### WORK REQUIRED
Extract each line below that contains the string "time".

### WORKING DATA
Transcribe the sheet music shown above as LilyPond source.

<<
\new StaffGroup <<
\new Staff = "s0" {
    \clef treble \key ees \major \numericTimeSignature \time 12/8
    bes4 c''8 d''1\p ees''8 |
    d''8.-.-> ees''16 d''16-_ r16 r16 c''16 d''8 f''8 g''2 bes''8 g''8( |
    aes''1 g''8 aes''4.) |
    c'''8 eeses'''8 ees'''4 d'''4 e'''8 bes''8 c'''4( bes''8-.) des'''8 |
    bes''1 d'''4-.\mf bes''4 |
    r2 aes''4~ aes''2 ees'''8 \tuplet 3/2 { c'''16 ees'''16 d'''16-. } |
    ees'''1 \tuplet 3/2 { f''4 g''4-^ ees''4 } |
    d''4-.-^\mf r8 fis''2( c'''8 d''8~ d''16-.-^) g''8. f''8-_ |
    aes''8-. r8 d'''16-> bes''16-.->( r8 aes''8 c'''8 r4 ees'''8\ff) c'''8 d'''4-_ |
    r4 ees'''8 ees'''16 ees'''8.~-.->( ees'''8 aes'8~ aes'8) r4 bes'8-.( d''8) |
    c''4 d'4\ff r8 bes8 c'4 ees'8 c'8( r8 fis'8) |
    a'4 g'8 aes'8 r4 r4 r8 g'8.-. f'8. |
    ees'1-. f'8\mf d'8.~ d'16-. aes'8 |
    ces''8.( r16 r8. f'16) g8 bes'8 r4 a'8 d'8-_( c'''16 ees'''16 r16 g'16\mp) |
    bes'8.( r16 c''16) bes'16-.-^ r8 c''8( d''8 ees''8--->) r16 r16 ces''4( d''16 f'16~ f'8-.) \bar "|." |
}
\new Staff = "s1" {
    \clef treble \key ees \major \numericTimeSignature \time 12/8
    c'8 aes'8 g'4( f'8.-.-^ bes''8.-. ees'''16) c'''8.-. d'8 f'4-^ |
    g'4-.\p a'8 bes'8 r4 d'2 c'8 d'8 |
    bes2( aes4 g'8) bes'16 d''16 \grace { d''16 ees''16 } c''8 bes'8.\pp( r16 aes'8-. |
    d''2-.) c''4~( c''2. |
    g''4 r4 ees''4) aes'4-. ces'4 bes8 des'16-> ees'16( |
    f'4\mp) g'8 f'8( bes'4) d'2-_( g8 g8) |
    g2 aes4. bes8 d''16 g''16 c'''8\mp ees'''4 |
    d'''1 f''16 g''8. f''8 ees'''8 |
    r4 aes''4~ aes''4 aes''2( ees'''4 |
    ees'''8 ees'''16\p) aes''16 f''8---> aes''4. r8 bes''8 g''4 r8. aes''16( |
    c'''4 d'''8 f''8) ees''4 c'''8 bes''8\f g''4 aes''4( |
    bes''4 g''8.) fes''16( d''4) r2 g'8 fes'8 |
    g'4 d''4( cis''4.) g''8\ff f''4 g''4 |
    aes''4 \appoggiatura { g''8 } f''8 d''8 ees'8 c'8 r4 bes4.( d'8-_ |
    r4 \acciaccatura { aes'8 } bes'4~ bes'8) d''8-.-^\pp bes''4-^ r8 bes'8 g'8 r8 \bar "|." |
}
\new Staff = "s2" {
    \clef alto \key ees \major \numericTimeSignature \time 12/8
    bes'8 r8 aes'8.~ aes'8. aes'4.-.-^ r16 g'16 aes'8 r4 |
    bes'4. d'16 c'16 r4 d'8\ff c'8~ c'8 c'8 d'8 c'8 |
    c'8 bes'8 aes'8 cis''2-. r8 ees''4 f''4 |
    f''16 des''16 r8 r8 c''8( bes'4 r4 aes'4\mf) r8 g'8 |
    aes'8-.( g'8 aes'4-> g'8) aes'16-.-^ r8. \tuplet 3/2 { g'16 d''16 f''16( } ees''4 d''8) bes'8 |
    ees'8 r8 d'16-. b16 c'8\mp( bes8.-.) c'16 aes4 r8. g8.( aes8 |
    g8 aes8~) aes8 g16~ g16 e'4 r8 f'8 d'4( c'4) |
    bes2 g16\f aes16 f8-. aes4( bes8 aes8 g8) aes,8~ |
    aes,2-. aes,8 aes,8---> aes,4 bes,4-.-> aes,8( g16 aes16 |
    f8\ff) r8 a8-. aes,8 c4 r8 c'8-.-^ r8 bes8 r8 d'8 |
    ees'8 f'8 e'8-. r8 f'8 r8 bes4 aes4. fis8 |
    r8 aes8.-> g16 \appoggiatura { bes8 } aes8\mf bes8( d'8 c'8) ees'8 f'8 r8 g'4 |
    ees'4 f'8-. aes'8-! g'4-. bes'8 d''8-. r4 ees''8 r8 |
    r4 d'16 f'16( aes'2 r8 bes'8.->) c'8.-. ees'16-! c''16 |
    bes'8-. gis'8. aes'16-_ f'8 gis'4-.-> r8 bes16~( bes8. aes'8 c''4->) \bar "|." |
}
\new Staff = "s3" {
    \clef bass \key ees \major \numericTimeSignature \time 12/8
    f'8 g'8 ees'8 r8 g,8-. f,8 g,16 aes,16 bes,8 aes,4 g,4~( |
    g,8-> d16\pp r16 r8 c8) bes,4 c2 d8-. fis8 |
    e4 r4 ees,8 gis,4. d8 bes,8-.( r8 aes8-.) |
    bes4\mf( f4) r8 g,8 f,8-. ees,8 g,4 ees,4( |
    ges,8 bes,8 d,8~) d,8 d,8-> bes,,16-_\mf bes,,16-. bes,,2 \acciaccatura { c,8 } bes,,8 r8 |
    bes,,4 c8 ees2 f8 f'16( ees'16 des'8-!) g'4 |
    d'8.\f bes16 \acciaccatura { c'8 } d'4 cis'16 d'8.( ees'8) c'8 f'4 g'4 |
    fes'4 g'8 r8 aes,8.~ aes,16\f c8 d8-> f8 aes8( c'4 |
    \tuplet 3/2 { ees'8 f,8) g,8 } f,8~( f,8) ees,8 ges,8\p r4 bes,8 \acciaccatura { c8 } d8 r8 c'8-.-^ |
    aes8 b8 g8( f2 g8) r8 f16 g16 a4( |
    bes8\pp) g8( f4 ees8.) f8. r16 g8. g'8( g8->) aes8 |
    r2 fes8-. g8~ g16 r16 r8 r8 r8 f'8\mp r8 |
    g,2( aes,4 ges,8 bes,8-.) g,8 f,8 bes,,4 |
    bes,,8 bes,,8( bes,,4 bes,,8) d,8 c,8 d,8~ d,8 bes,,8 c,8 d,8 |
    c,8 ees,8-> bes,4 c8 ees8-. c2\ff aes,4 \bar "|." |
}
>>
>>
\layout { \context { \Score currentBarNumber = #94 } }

### WRITTEN SOLUTION
    \clef treble \key ees \major \numericTimeSignature \time 12/8
    \clef treble \key ees \major \numericTimeSignature \time 12/8
    \clef alto \key ees \major \numericTimeSignature \time 12/8
    \clef bass \key ees \major \numericTimeSignature \time 12/8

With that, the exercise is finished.